● TASK BRIEF: Copy out every line of the items below word for word, leaving out the pictures.

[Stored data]

'''

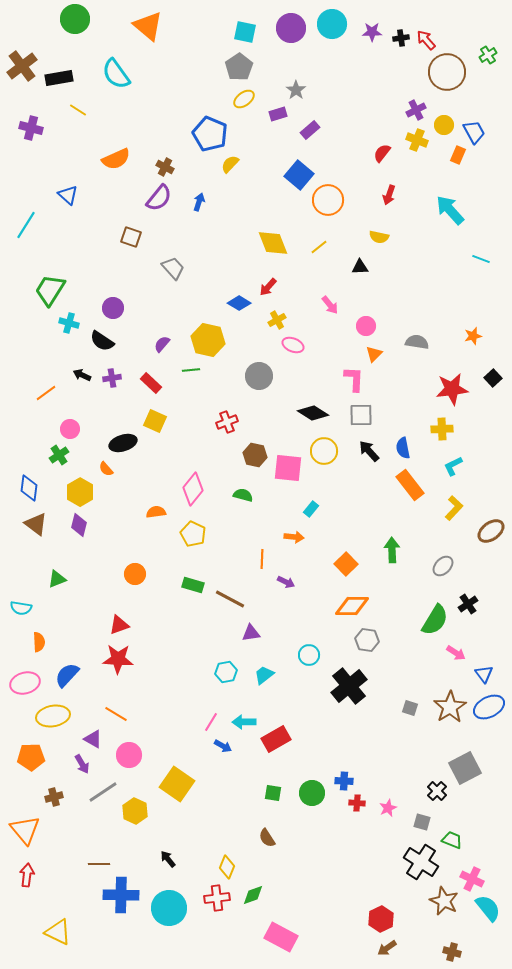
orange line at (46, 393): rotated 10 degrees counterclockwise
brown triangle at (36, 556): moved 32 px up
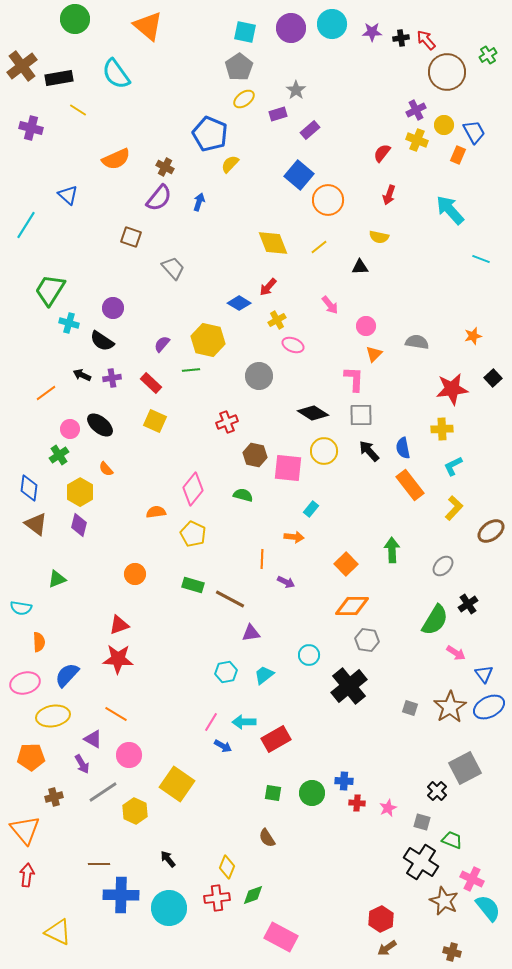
black ellipse at (123, 443): moved 23 px left, 18 px up; rotated 56 degrees clockwise
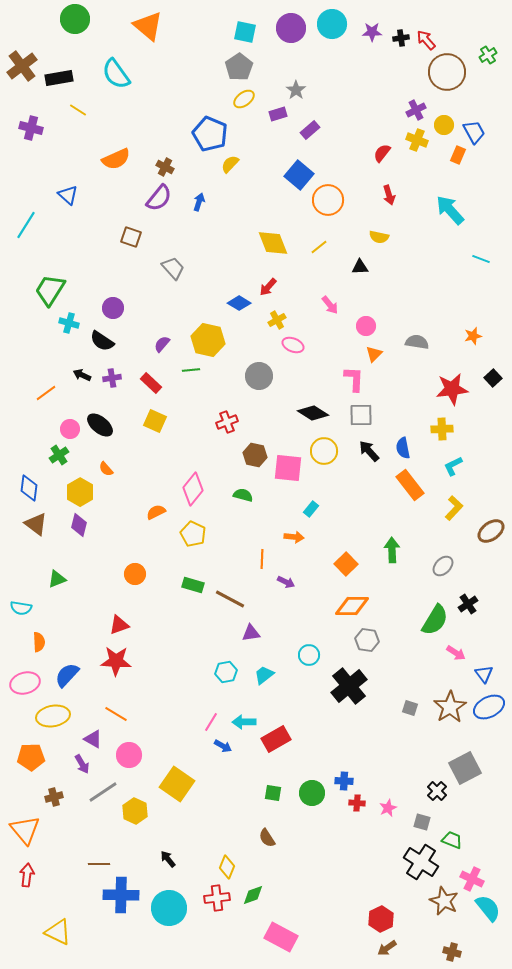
red arrow at (389, 195): rotated 36 degrees counterclockwise
orange semicircle at (156, 512): rotated 18 degrees counterclockwise
red star at (118, 659): moved 2 px left, 2 px down
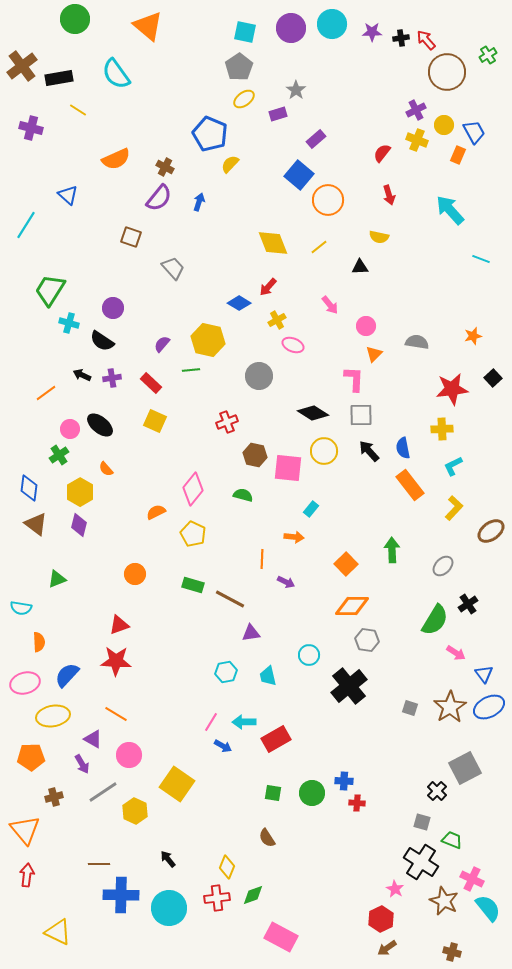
purple rectangle at (310, 130): moved 6 px right, 9 px down
cyan trapezoid at (264, 675): moved 4 px right, 1 px down; rotated 65 degrees counterclockwise
pink star at (388, 808): moved 7 px right, 81 px down; rotated 18 degrees counterclockwise
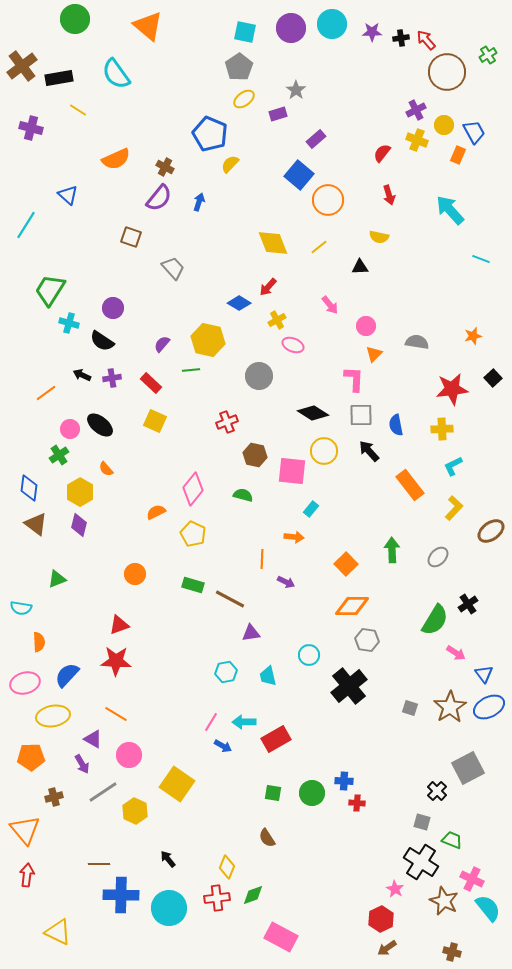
blue semicircle at (403, 448): moved 7 px left, 23 px up
pink square at (288, 468): moved 4 px right, 3 px down
gray ellipse at (443, 566): moved 5 px left, 9 px up
gray square at (465, 768): moved 3 px right
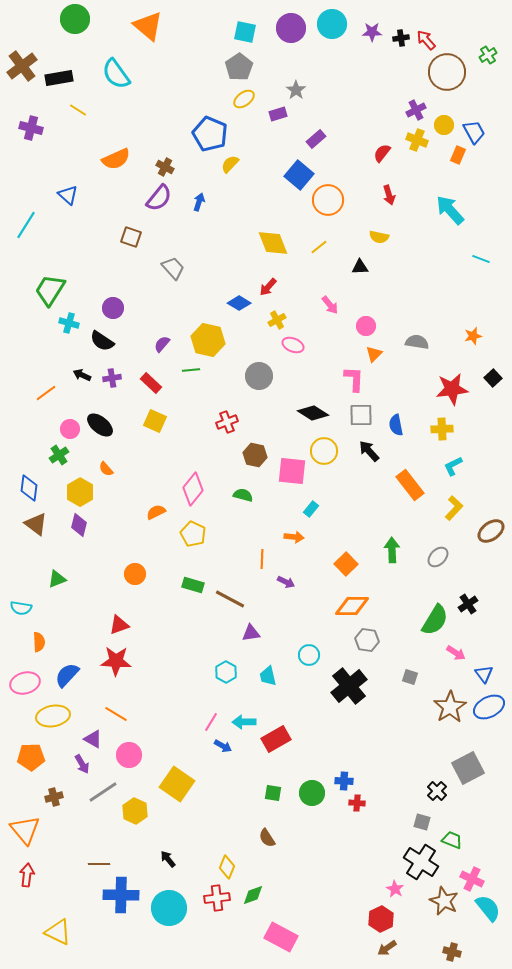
cyan hexagon at (226, 672): rotated 20 degrees counterclockwise
gray square at (410, 708): moved 31 px up
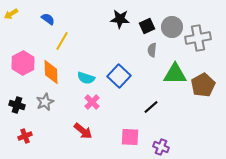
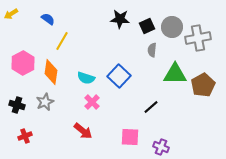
orange diamond: rotated 10 degrees clockwise
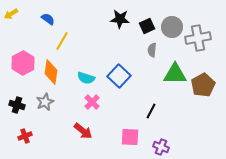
black line: moved 4 px down; rotated 21 degrees counterclockwise
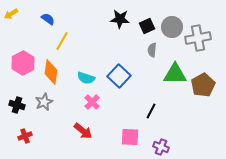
gray star: moved 1 px left
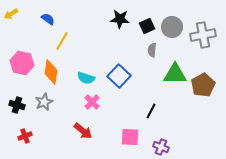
gray cross: moved 5 px right, 3 px up
pink hexagon: moved 1 px left; rotated 20 degrees counterclockwise
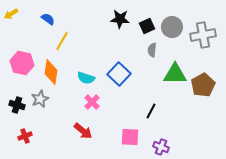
blue square: moved 2 px up
gray star: moved 4 px left, 3 px up
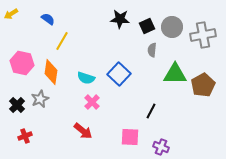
black cross: rotated 28 degrees clockwise
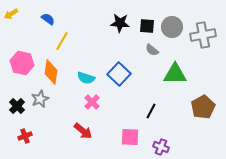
black star: moved 4 px down
black square: rotated 28 degrees clockwise
gray semicircle: rotated 56 degrees counterclockwise
brown pentagon: moved 22 px down
black cross: moved 1 px down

'''

● EXERCISE RESPONSE:
orange line at (46, 393): rotated 10 degrees counterclockwise
brown triangle at (36, 556): moved 32 px up
black ellipse at (123, 443): moved 23 px left, 18 px up; rotated 56 degrees clockwise
red arrow at (389, 195): rotated 36 degrees counterclockwise
orange semicircle at (156, 512): rotated 18 degrees counterclockwise
red star at (118, 659): moved 2 px left, 2 px down
purple rectangle at (310, 130): moved 6 px right, 9 px down
cyan trapezoid at (264, 675): moved 4 px right, 1 px down; rotated 65 degrees counterclockwise
pink star at (388, 808): moved 7 px right, 81 px down; rotated 18 degrees counterclockwise
blue semicircle at (403, 448): moved 7 px left, 23 px up
pink square at (288, 468): moved 4 px right, 3 px down
gray ellipse at (443, 566): moved 5 px left, 9 px up
gray square at (465, 768): moved 3 px right
cyan hexagon at (226, 672): rotated 20 degrees counterclockwise
gray square at (410, 708): moved 31 px up
orange diamond: rotated 10 degrees clockwise
black line: moved 4 px down; rotated 21 degrees counterclockwise
gray star: moved 1 px left
gray cross: moved 5 px right, 3 px up
pink hexagon: moved 1 px left; rotated 20 degrees counterclockwise
blue square: moved 2 px up
gray star: moved 4 px left, 3 px up
black cross: rotated 28 degrees clockwise
black star: moved 4 px down
black square: rotated 28 degrees clockwise
gray semicircle: rotated 56 degrees counterclockwise
brown pentagon: moved 22 px down
black cross: moved 1 px down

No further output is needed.